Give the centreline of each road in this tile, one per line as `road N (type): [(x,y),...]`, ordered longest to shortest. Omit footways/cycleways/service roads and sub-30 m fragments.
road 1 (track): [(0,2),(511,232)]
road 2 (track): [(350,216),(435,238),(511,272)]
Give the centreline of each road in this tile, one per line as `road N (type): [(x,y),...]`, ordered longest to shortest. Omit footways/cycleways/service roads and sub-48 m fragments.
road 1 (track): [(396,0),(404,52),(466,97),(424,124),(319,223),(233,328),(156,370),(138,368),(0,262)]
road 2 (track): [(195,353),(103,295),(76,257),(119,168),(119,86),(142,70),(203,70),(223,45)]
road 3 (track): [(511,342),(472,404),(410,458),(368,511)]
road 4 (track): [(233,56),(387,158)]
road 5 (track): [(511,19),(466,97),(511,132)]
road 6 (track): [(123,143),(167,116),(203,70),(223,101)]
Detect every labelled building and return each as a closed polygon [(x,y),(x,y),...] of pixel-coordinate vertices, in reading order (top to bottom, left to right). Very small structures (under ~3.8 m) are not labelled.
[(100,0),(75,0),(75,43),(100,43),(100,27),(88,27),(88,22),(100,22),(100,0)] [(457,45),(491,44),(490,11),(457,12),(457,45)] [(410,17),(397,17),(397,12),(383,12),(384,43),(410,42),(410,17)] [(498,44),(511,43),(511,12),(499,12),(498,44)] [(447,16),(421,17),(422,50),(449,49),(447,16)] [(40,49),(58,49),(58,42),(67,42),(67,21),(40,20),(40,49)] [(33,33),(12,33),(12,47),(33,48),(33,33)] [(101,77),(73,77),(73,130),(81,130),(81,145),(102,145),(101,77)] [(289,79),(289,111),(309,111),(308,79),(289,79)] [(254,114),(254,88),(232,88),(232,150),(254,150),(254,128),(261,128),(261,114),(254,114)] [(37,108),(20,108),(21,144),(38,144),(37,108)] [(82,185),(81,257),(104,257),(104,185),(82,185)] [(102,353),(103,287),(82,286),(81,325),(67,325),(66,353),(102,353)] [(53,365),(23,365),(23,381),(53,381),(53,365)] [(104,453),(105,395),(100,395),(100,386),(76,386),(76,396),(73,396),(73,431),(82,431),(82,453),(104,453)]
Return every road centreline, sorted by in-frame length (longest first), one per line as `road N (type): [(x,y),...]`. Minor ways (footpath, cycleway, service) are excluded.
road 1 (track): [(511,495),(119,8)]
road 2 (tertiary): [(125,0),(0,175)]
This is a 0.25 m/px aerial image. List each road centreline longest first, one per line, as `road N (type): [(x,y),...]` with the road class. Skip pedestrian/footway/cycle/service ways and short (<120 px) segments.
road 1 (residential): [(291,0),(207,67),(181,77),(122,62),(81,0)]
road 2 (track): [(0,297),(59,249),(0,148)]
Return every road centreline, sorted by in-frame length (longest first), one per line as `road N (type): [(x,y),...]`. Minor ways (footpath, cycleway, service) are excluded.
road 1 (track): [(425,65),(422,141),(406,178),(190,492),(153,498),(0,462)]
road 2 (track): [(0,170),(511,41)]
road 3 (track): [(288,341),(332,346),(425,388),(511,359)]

EXERCISE PROMPT: Rewrite the entries above as a numbered list, starting from their first line and ending with the line containing "road 2 (track): [(350,216),(435,238),(511,272)]", both included, with blank lines omitted.

EXERCISE SOLUTION:
1. Give the centreline of each road in this tile, one per line as `road N (type): [(x,y),...]`, ordered longest to shortest. Omit footways/cycleways/service roads and sub-30 m fragments.
2. road 1 (track): [(0,2),(511,232)]
3. road 2 (track): [(350,216),(435,238),(511,272)]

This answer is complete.